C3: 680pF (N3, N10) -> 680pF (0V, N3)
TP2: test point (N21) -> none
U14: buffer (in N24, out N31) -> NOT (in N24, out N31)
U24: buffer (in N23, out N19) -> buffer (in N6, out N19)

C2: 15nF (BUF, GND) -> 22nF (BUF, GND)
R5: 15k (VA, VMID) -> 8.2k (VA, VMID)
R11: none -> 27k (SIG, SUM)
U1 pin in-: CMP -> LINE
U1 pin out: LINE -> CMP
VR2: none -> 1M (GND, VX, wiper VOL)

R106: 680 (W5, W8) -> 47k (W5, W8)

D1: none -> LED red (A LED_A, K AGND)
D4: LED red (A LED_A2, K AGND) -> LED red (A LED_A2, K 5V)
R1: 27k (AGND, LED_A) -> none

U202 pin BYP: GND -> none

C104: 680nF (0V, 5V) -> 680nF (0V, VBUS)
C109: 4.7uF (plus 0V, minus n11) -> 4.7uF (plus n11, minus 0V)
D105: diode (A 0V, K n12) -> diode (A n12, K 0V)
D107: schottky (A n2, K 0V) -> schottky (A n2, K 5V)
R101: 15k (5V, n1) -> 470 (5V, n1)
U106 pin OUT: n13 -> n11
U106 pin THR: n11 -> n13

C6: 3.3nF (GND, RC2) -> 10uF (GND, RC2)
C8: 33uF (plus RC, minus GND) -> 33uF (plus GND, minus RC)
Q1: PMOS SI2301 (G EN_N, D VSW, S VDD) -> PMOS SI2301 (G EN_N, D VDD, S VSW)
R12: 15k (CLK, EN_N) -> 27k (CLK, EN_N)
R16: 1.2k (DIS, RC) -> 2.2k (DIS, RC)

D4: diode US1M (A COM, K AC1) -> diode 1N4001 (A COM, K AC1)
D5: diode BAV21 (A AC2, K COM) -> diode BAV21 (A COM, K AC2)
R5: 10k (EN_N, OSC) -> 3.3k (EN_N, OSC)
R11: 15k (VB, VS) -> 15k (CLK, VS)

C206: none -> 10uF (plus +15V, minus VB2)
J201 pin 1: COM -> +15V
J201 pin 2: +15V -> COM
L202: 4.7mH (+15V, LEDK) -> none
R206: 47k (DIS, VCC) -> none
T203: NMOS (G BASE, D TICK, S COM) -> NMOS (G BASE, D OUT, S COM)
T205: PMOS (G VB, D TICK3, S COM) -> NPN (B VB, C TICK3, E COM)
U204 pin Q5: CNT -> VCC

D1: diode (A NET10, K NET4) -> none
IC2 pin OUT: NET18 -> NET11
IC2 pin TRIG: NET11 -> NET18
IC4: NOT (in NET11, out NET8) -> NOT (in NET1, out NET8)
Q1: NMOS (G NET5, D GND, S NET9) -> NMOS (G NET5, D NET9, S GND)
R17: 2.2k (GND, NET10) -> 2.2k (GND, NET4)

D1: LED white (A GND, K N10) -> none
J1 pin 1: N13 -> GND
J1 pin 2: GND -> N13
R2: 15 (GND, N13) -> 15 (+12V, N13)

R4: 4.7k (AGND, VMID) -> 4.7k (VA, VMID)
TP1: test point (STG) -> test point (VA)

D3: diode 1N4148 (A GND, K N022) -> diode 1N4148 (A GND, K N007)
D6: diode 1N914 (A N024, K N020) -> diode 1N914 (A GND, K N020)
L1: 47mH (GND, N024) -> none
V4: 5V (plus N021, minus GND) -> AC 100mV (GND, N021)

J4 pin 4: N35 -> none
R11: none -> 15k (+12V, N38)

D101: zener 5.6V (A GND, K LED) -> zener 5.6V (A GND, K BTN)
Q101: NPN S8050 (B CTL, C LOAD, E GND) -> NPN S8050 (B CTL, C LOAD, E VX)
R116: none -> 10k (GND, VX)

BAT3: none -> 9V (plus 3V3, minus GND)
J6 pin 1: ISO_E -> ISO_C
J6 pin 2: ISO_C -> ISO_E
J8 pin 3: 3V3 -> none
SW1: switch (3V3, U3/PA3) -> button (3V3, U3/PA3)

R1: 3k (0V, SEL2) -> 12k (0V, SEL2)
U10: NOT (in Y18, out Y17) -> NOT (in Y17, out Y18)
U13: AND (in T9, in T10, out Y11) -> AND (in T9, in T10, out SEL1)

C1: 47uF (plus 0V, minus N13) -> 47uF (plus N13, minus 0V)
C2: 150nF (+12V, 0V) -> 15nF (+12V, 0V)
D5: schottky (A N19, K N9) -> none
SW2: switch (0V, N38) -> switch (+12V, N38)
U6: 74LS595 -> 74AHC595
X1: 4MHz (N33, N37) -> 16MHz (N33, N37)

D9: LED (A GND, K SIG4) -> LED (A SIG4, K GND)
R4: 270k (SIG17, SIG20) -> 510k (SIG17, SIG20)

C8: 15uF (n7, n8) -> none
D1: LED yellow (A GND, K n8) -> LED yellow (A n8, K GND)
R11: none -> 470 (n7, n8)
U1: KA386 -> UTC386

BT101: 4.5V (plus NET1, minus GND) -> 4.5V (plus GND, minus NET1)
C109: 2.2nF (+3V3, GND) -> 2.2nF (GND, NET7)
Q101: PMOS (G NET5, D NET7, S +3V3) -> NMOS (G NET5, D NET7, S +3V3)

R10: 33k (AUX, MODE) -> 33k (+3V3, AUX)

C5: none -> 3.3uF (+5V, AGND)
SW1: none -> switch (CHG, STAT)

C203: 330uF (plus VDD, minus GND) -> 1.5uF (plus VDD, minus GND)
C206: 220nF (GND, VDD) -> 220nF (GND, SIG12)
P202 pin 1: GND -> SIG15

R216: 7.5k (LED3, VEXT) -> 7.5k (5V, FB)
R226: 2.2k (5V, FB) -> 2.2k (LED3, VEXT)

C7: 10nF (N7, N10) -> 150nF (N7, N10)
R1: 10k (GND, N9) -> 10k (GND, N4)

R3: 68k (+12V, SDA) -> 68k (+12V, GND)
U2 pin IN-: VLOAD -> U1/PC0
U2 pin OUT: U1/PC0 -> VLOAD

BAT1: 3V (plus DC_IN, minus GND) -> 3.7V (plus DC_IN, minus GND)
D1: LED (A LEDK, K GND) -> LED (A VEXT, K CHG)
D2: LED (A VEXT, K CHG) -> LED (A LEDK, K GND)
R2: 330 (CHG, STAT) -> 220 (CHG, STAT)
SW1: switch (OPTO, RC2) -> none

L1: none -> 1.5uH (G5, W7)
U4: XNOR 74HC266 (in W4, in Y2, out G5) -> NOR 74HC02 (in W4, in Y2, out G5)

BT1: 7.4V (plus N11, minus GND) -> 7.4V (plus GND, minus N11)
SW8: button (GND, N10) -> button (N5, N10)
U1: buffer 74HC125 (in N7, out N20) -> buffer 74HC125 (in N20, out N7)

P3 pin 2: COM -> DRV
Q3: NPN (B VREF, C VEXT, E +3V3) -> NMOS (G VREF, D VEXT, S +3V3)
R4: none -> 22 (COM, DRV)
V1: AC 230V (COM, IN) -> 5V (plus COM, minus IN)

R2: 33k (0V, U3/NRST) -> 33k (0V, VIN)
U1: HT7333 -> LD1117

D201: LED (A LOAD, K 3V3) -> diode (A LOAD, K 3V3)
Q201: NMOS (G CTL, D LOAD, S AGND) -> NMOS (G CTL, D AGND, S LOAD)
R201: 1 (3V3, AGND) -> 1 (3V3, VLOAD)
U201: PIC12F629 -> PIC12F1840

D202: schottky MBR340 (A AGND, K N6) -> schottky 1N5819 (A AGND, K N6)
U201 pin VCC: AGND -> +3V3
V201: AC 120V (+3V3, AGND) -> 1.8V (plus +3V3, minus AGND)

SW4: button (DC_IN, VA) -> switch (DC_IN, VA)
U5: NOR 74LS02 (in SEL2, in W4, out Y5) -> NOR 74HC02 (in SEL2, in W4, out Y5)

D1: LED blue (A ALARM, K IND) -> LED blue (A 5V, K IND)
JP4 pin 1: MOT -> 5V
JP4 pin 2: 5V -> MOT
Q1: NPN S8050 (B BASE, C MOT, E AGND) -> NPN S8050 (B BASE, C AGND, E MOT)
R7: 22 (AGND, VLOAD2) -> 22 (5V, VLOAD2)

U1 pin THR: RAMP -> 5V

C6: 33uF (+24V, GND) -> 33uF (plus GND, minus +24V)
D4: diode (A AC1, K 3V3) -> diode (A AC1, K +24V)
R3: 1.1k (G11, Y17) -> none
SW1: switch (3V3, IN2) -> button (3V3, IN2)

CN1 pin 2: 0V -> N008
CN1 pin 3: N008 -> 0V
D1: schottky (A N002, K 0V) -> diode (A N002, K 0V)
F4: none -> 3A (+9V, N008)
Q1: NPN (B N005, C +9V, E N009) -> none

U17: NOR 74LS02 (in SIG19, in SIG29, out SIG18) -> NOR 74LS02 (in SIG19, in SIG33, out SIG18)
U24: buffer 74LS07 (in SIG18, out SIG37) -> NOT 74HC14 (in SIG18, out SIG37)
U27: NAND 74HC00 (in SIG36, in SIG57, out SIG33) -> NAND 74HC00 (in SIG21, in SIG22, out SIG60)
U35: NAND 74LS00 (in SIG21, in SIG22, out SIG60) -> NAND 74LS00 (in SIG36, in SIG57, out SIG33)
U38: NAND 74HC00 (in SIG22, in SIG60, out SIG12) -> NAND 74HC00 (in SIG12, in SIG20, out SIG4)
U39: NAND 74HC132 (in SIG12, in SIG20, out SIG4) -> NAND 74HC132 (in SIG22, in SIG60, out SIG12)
###
- _Task goal_
Which lines run from the one holding "JP4 pin 2: 5V -> MOT" through the one holding "R3: 1.1k (G11, Y17) -> none" in the records above? Repeat them exactly, both included, and nothing more.

- _Answer space_
JP4 pin 2: 5V -> MOT
Q1: NPN S8050 (B BASE, C MOT, E AGND) -> NPN S8050 (B BASE, C AGND, E MOT)
R7: 22 (AGND, VLOAD2) -> 22 (5V, VLOAD2)

U1 pin THR: RAMP -> 5V

C6: 33uF (+24V, GND) -> 33uF (plus GND, minus +24V)
D4: diode (A AC1, K 3V3) -> diode (A AC1, K +24V)
R3: 1.1k (G11, Y17) -> none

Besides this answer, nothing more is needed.